Structured diff data:
------------------------
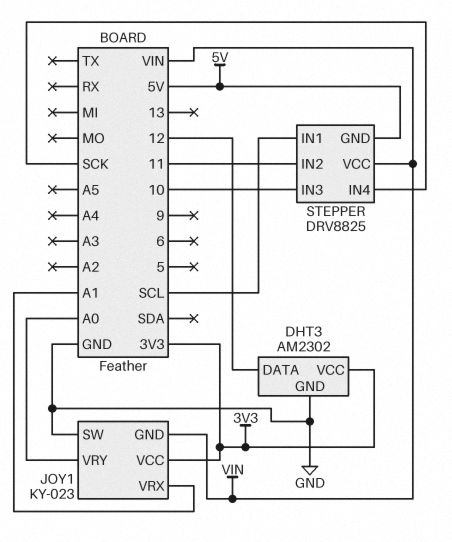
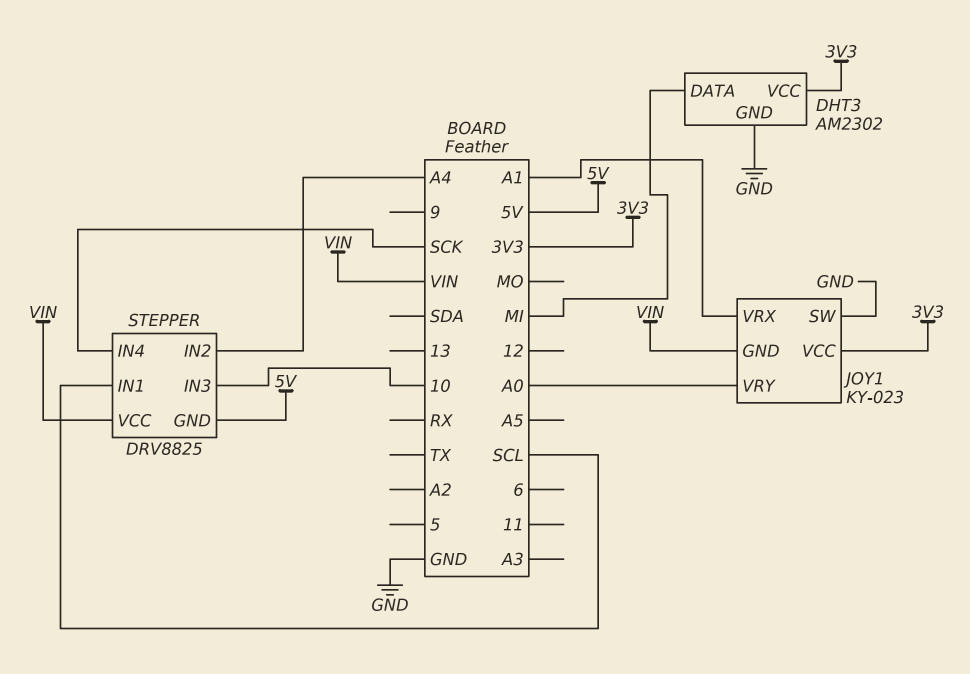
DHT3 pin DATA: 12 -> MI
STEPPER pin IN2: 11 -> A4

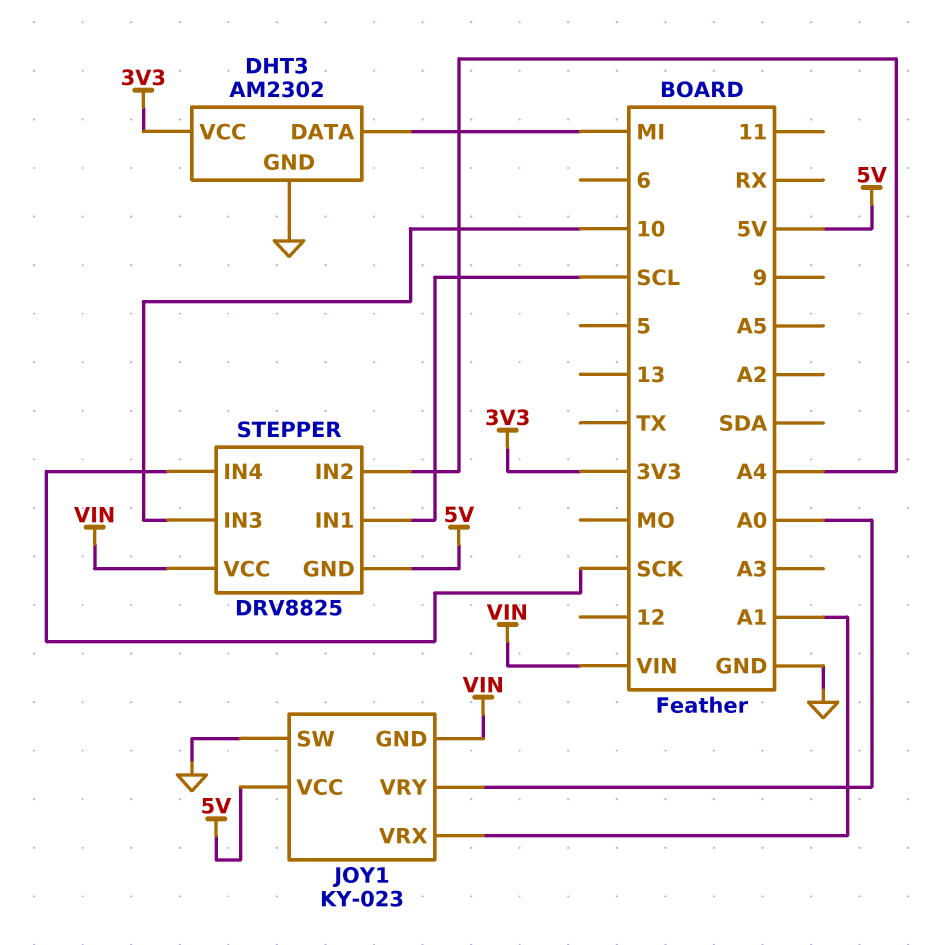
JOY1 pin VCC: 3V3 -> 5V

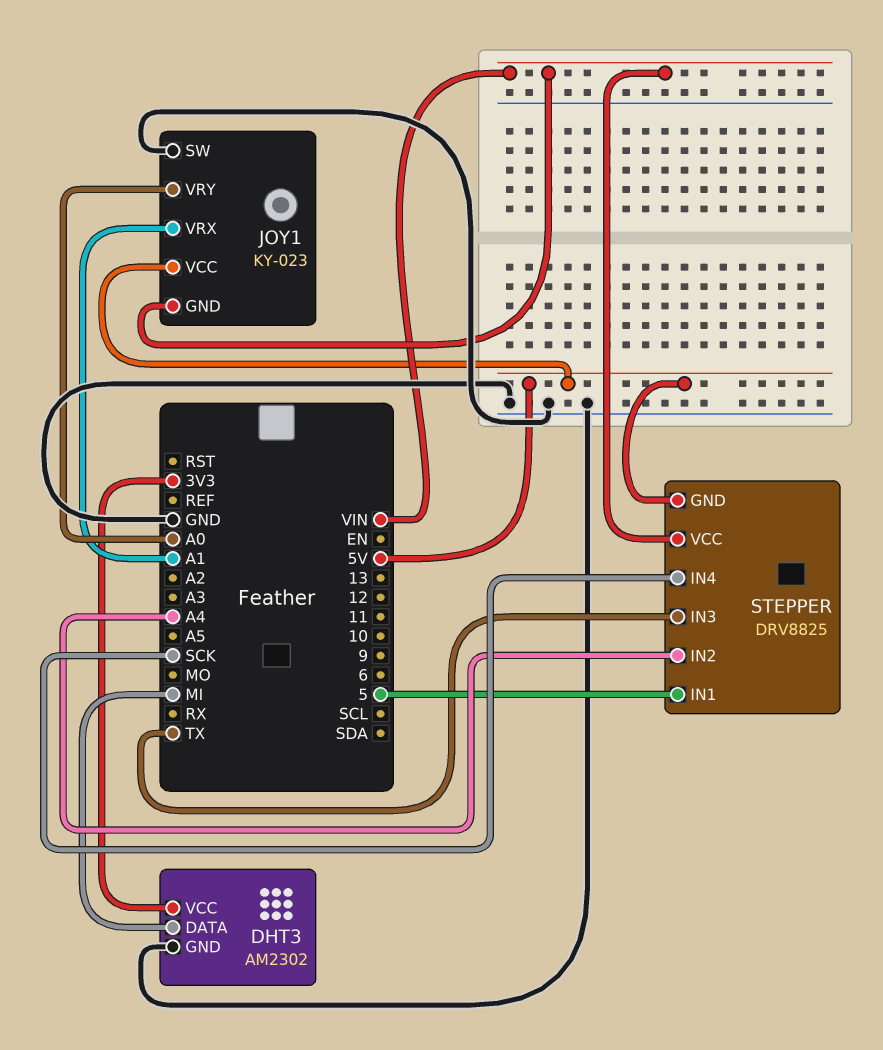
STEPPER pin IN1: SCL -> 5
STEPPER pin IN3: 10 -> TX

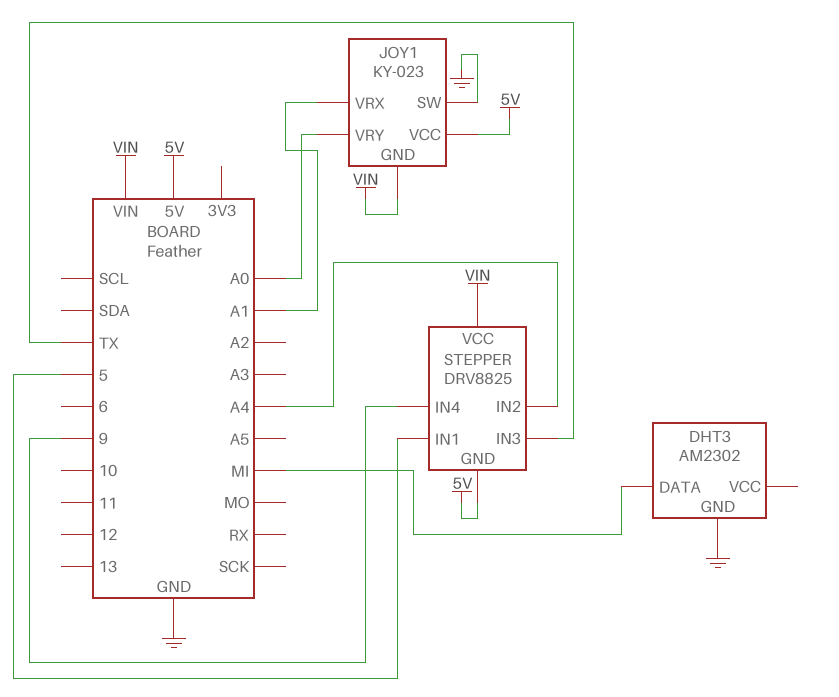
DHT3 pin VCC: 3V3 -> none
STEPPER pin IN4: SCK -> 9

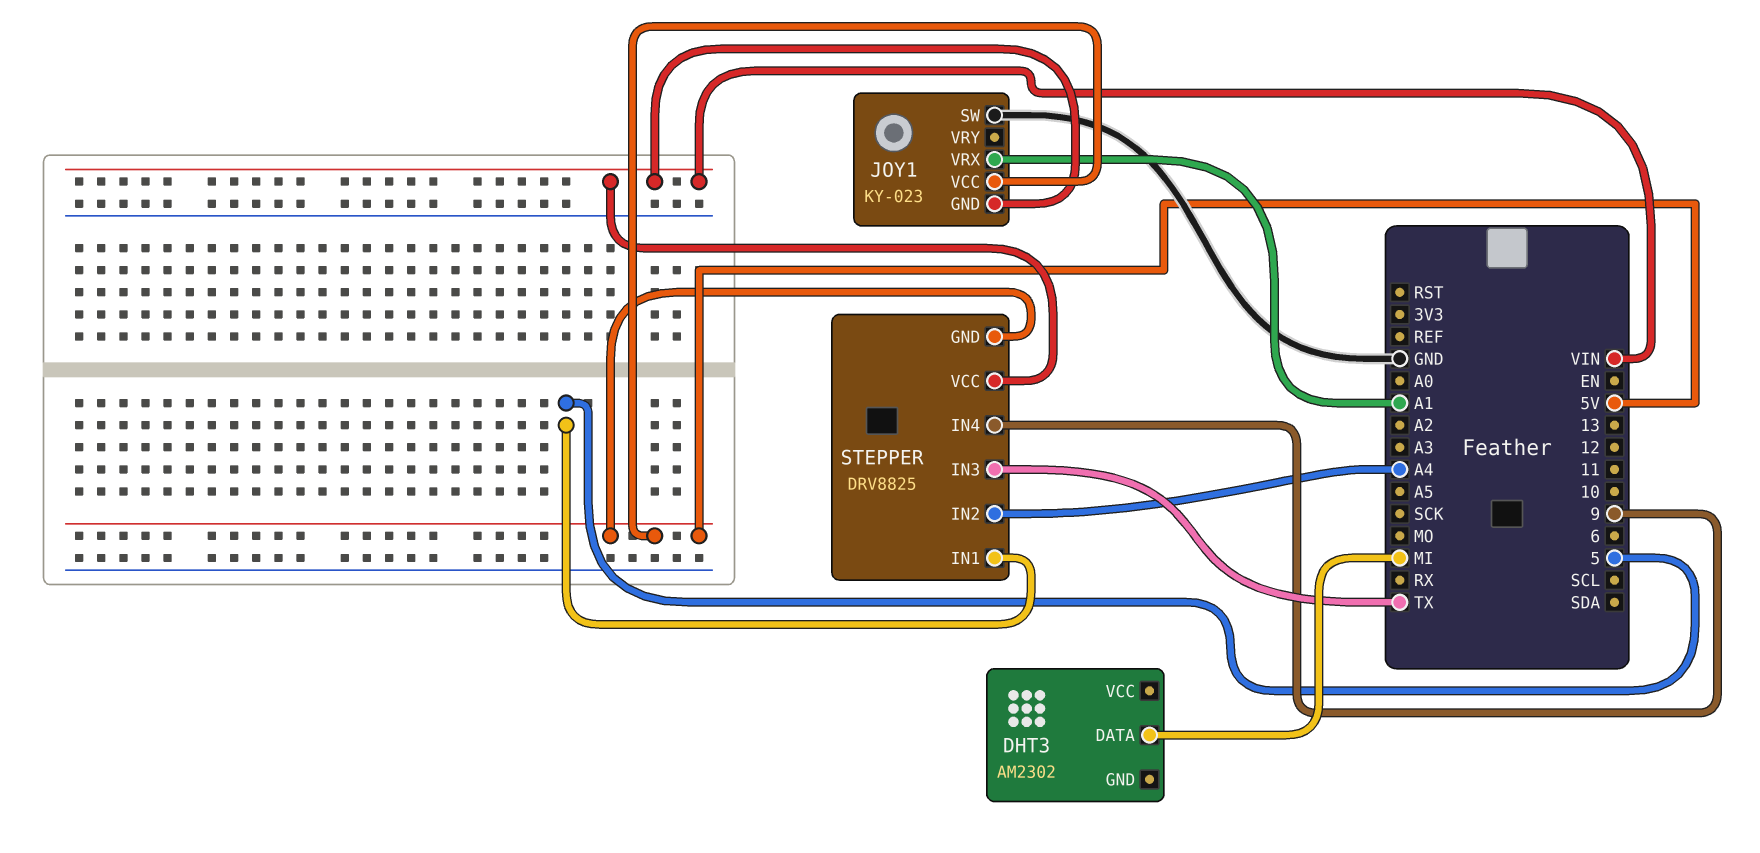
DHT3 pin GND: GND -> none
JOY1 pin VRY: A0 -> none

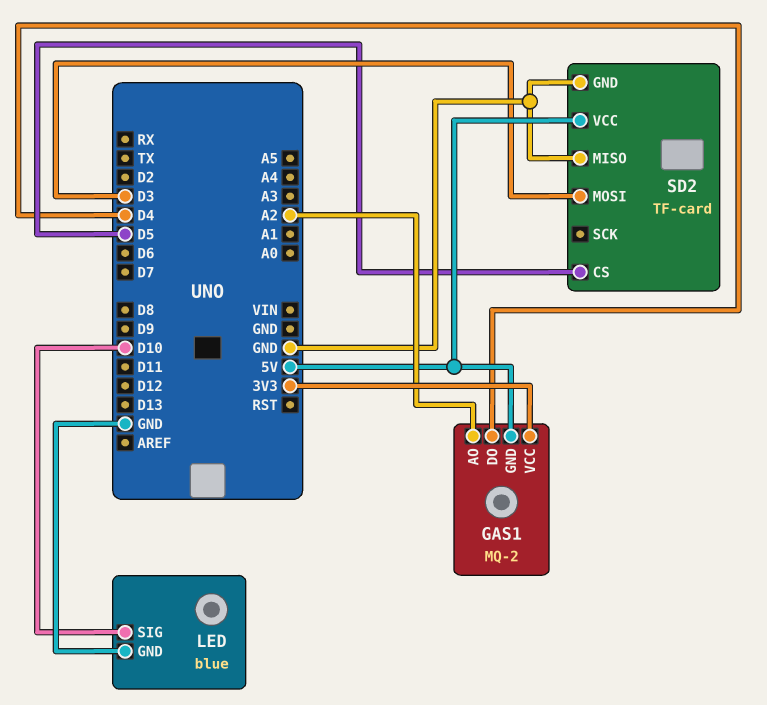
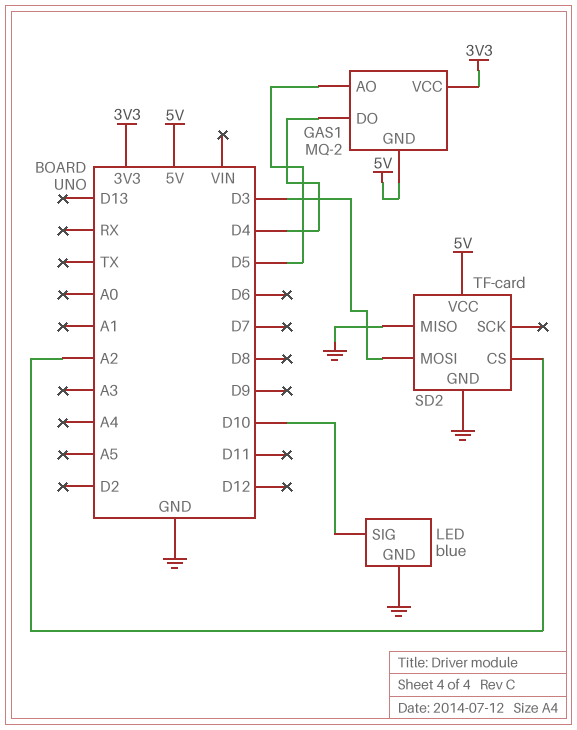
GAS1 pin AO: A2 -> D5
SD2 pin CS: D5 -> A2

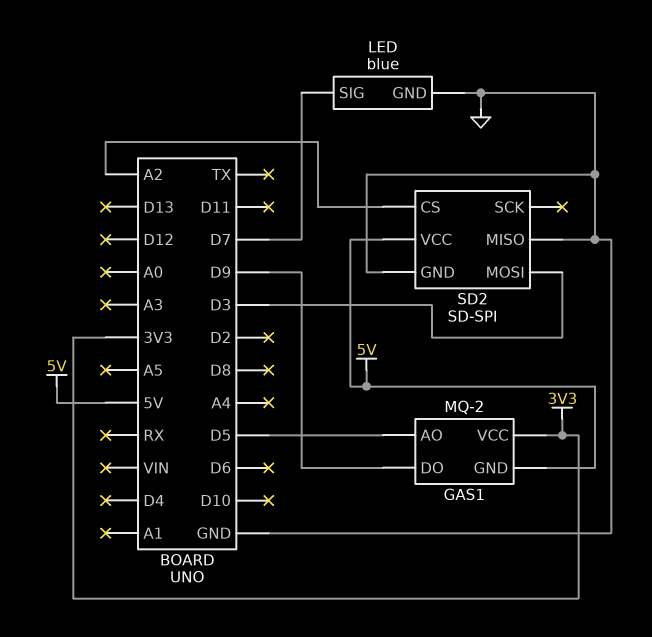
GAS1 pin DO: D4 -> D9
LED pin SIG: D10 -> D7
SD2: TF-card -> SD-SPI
------------------------
> Task details
Exact copy, pictures omitted: every line from the one holding "JOY1 pin VRY: A0 -> none" through the last line of the data above, and nothing else.

> Exercise output
JOY1 pin VRY: A0 -> none

GAS1 pin AO: A2 -> D5
SD2 pin CS: D5 -> A2

GAS1 pin DO: D4 -> D9
LED pin SIG: D10 -> D7
SD2: TF-card -> SD-SPI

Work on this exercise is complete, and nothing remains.